**Your objective**
Only the lines from the line containing "R203: 39k (BASE, HEAT) -> 1.8k (BASE, HEAT)" through the final line of the entries should be printed, exactly as given, with the pictures left out.

Detected change data:

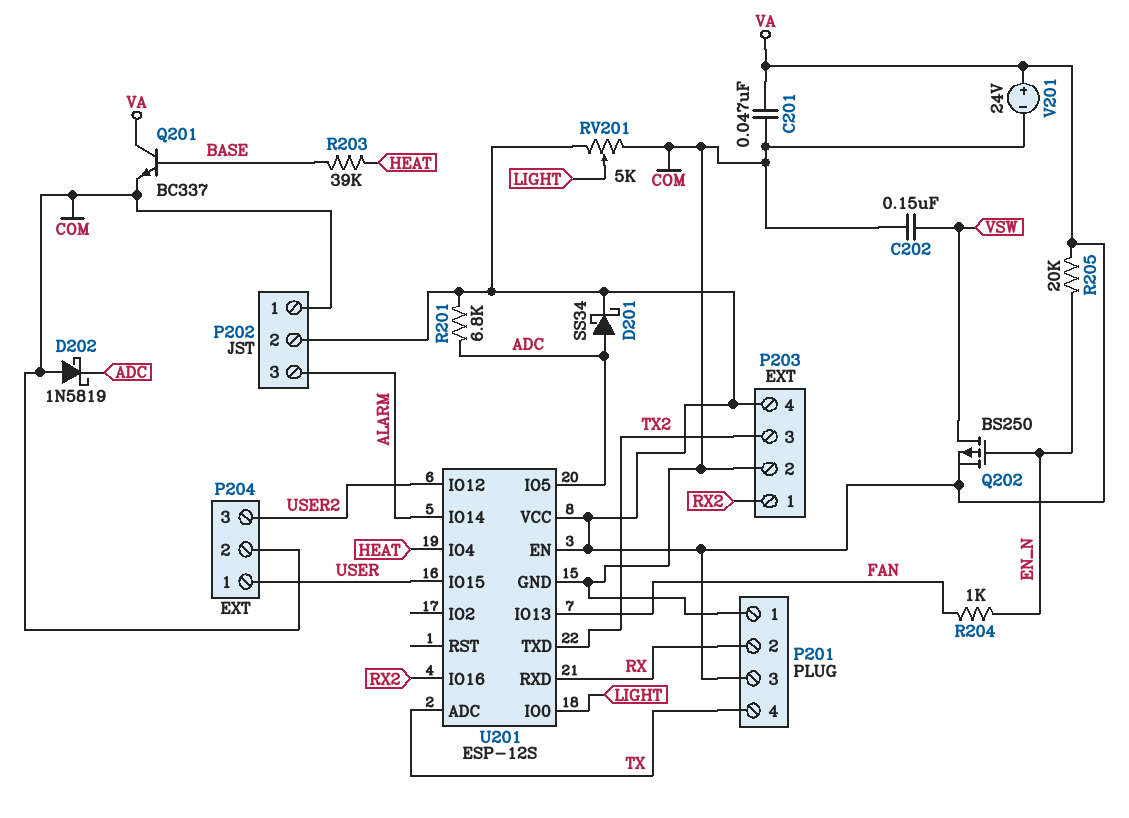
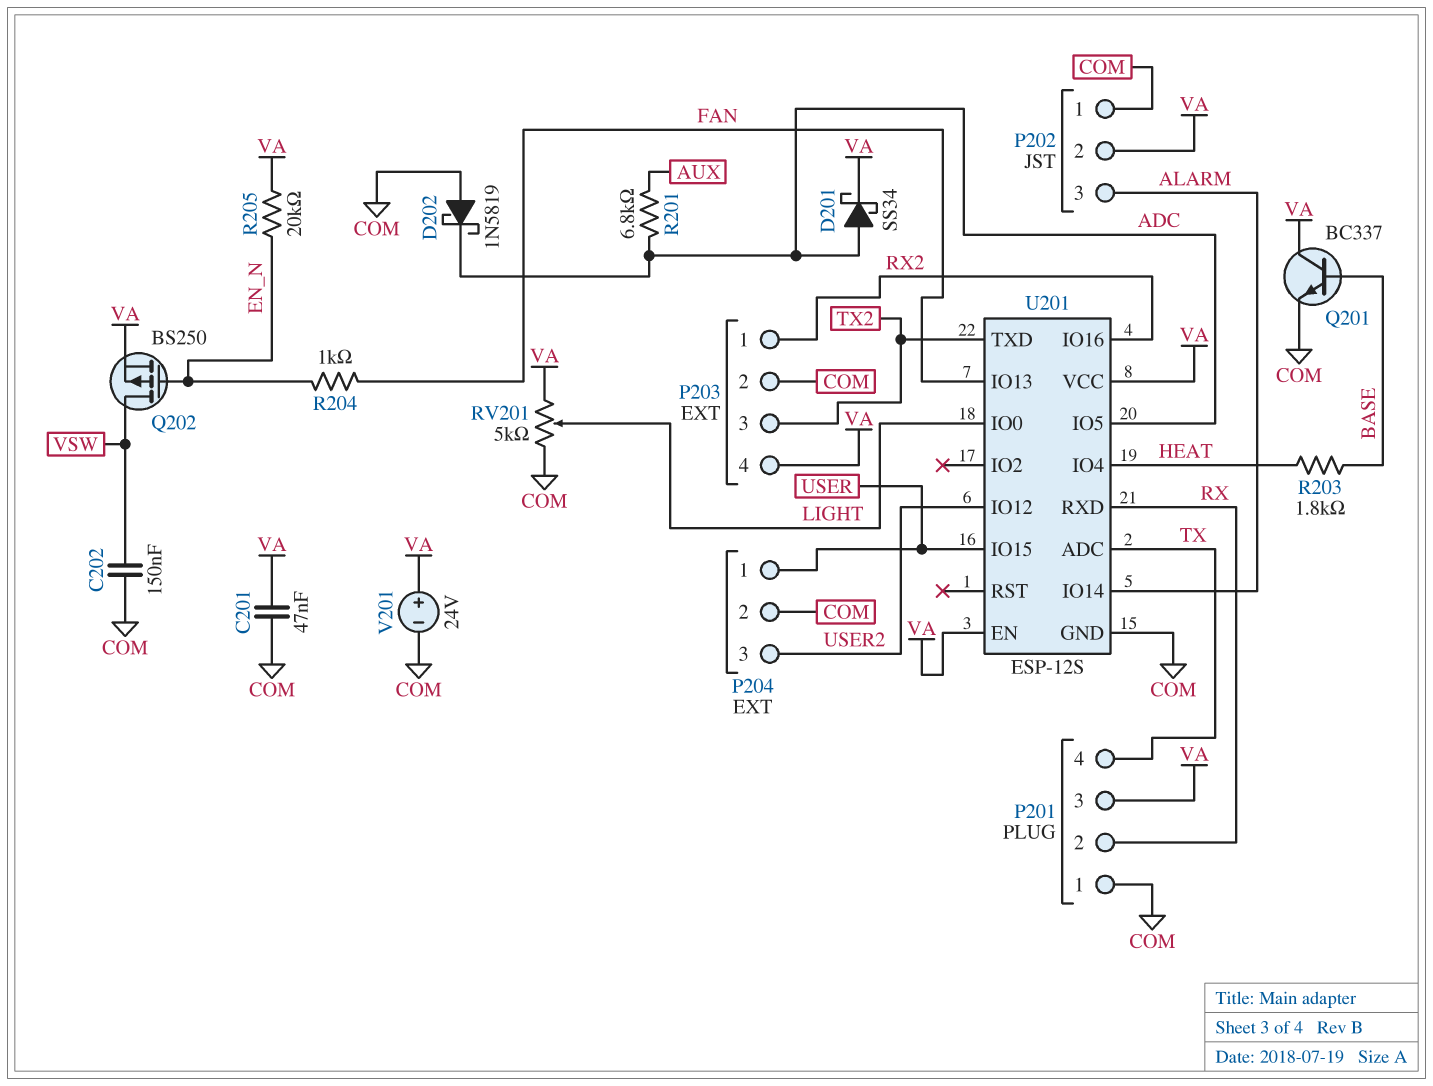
R201: 6.8k (ADC, VA) -> 6.8k (ADC, AUX)
R203: 39k (BASE, HEAT) -> 1.8k (BASE, HEAT)

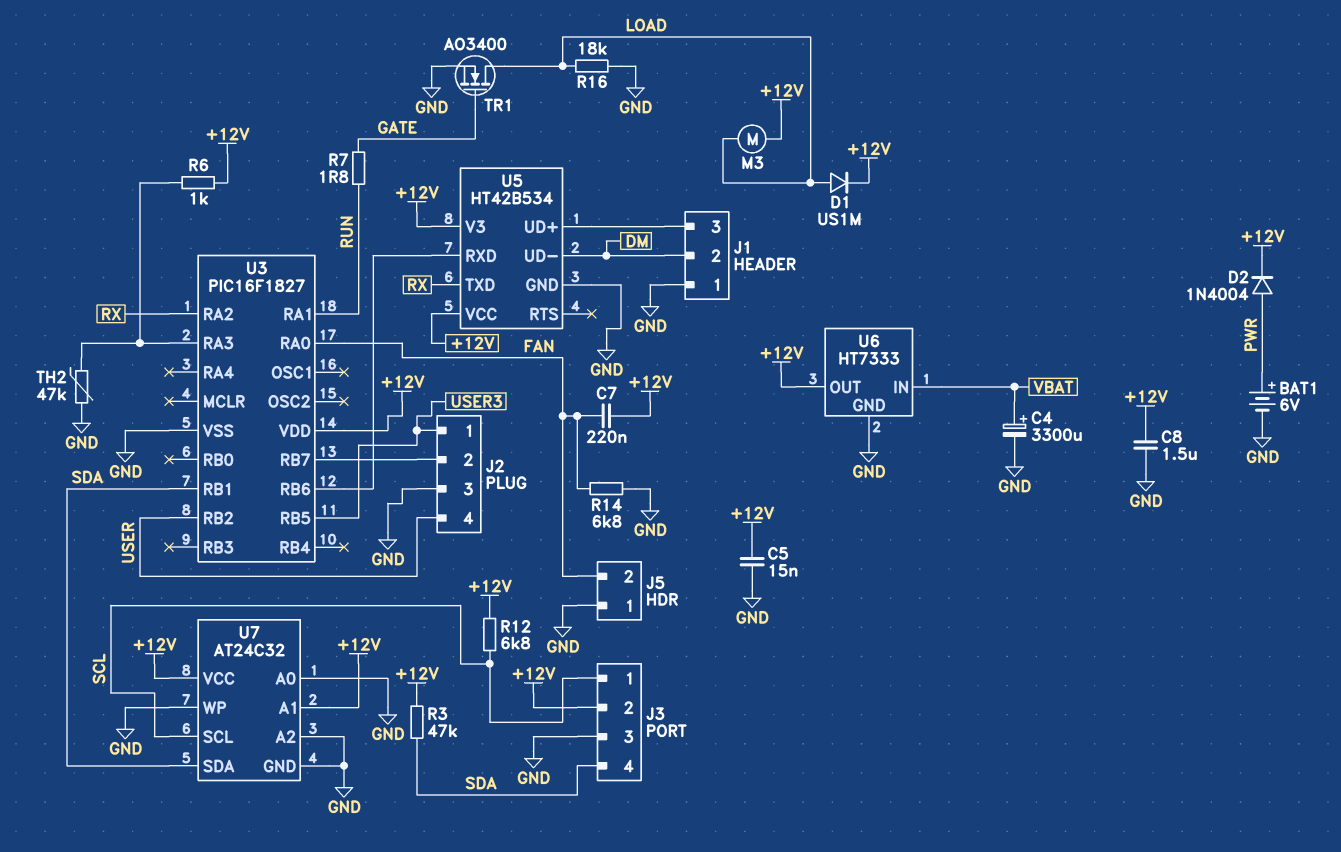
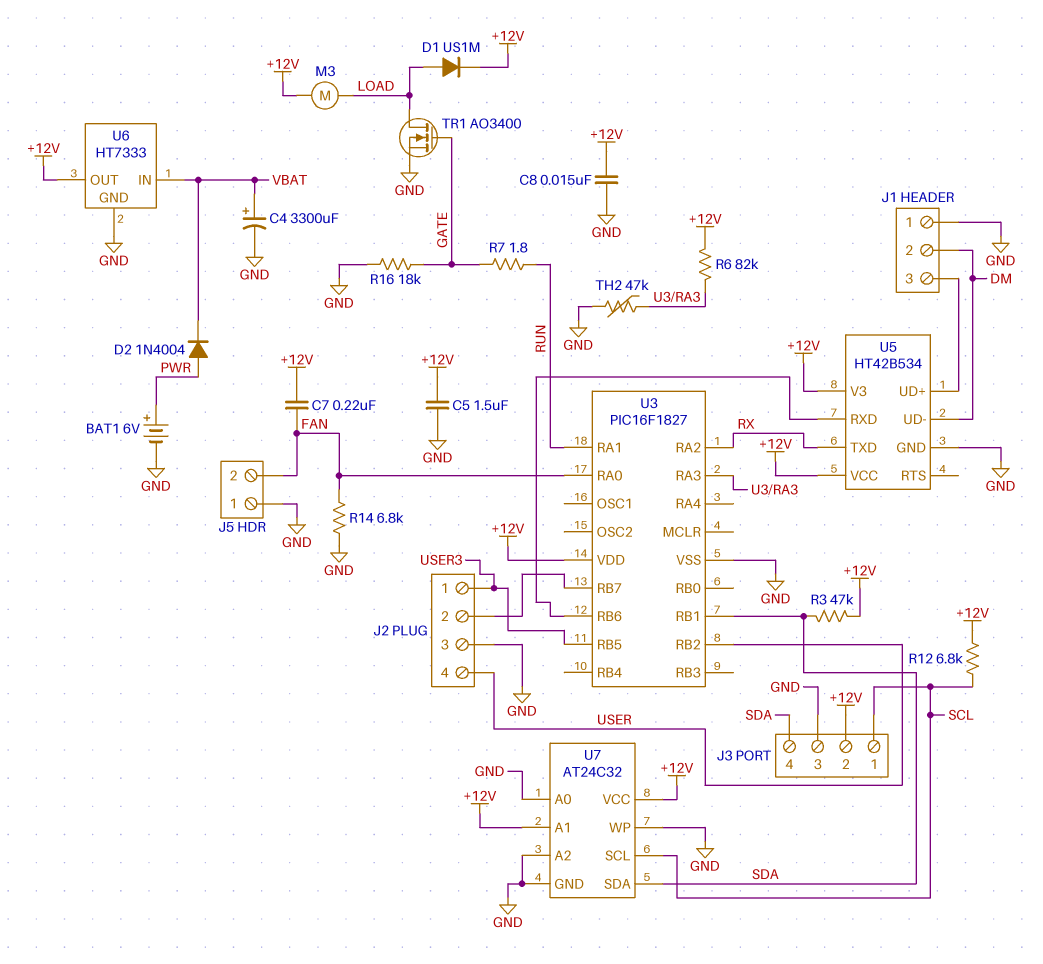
C5: 15nF (+12V, GND) -> 1.5uF (+12V, GND)
C8: 1.5uF (+12V, GND) -> 15nF (+12V, GND)
D2: diode 1N4004 (A PWR, K +12V) -> diode 1N4004 (A PWR, K VBAT)
R6: 1k (+12V, U3/RA3) -> 82k (+12V, U3/RA3)
R16: 18k (GND, LOAD) -> 18k (GATE, GND)

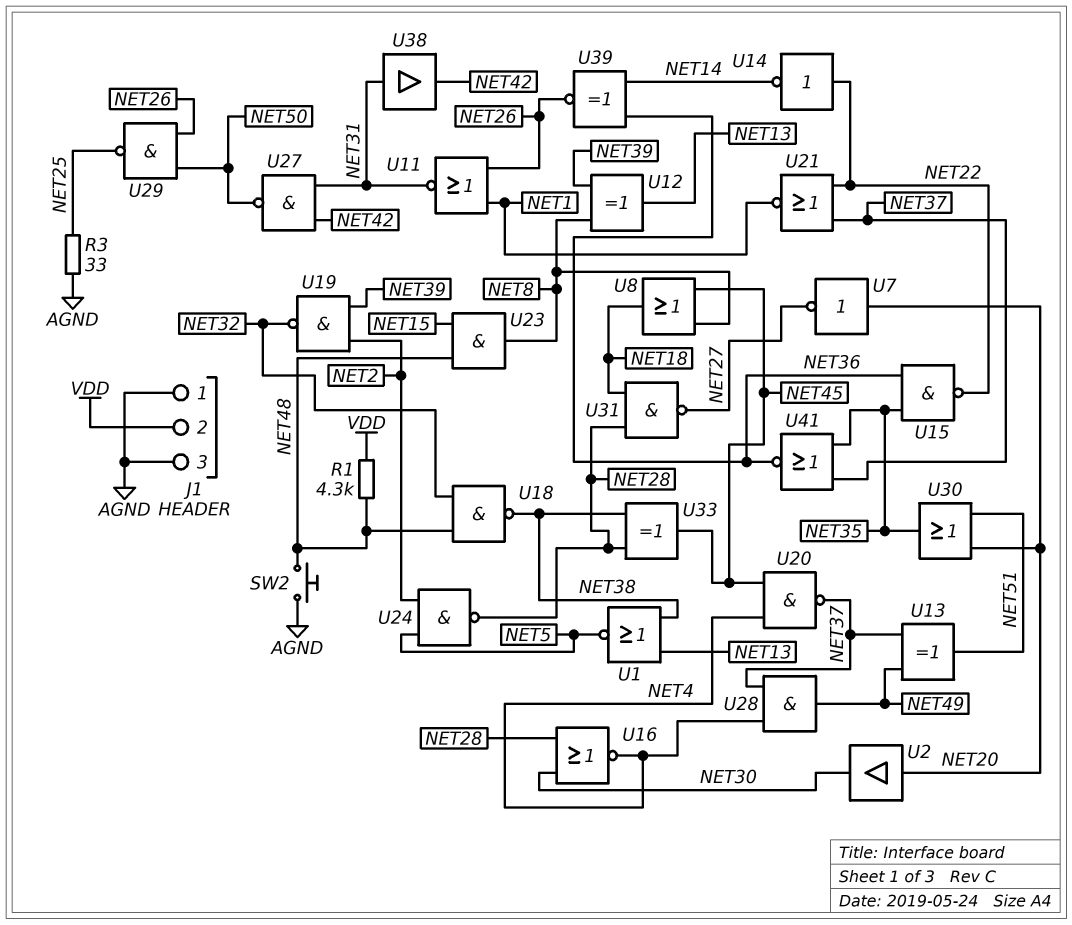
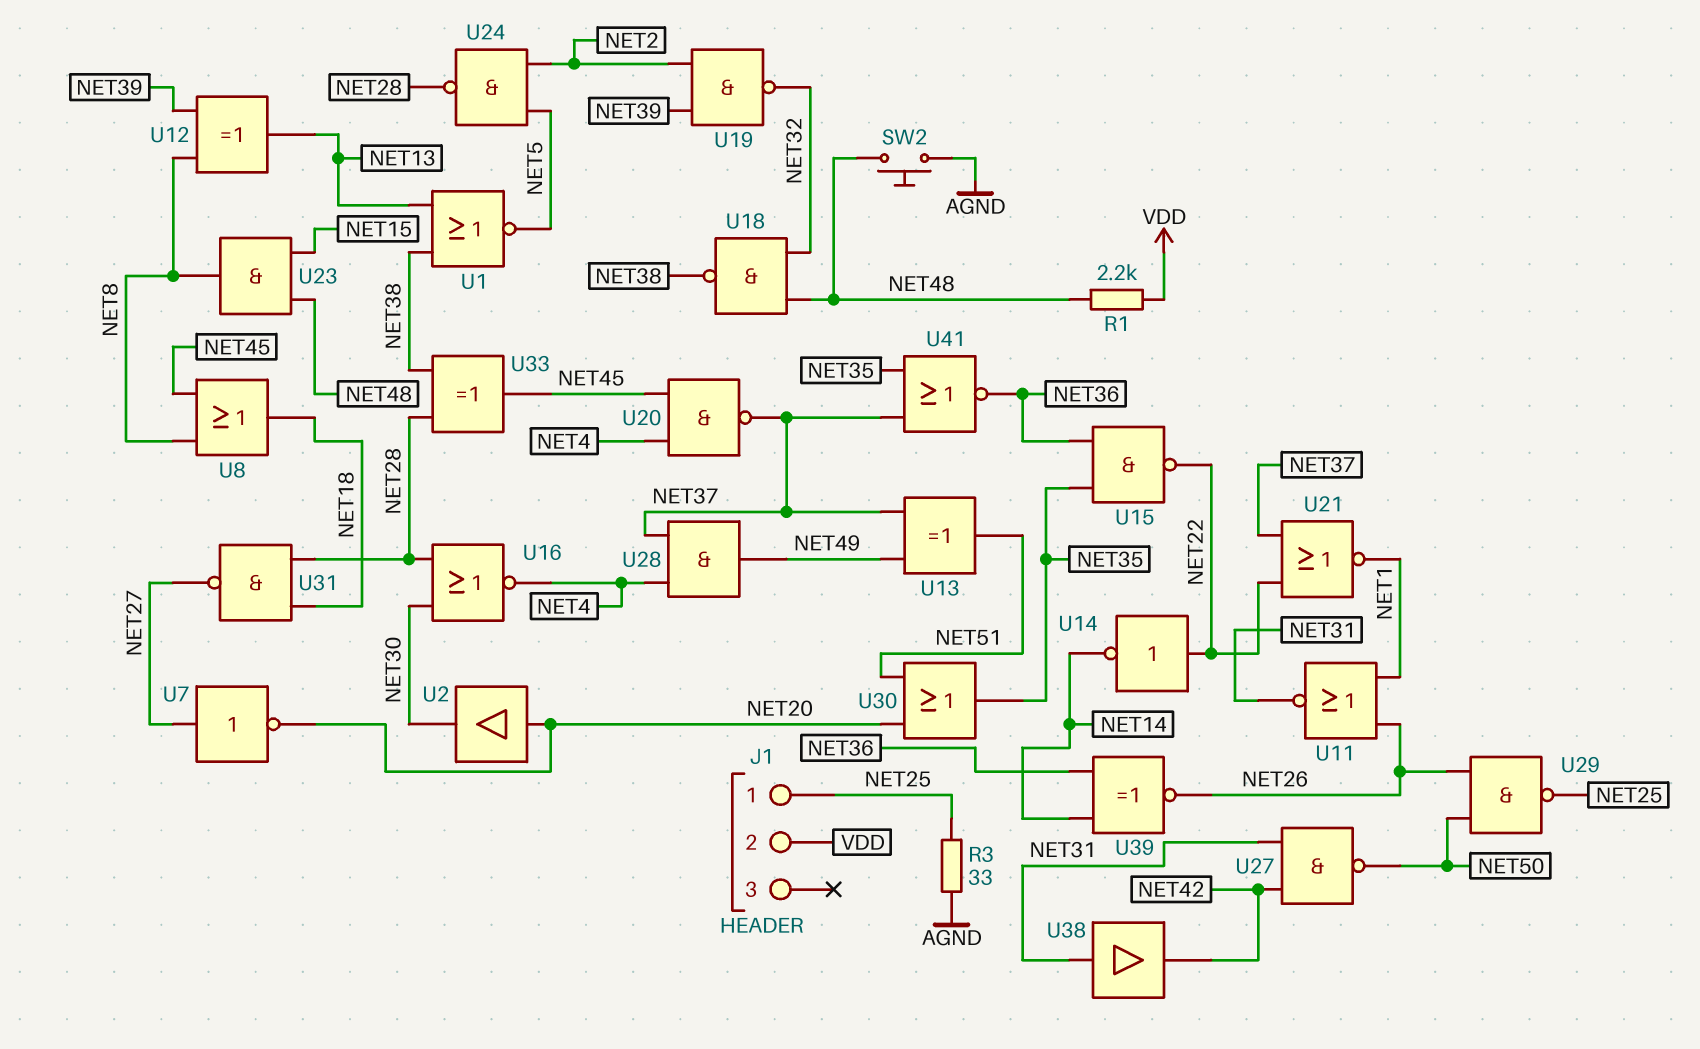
J1 pin 1: AGND -> NET25
J1 pin 3: AGND -> none
R1: 4.3k (NET48, VDD) -> 2.2k (NET48, VDD)
U7: NOT (in NET20, out NET27) -> NOT (in NET27, out NET20)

**Response box**
R203: 39k (BASE, HEAT) -> 1.8k (BASE, HEAT)

C5: 15nF (+12V, GND) -> 1.5uF (+12V, GND)
C8: 1.5uF (+12V, GND) -> 15nF (+12V, GND)
D2: diode 1N4004 (A PWR, K +12V) -> diode 1N4004 (A PWR, K VBAT)
R6: 1k (+12V, U3/RA3) -> 82k (+12V, U3/RA3)
R16: 18k (GND, LOAD) -> 18k (GATE, GND)

J1 pin 1: AGND -> NET25
J1 pin 3: AGND -> none
R1: 4.3k (NET48, VDD) -> 2.2k (NET48, VDD)
U7: NOT (in NET20, out NET27) -> NOT (in NET27, out NET20)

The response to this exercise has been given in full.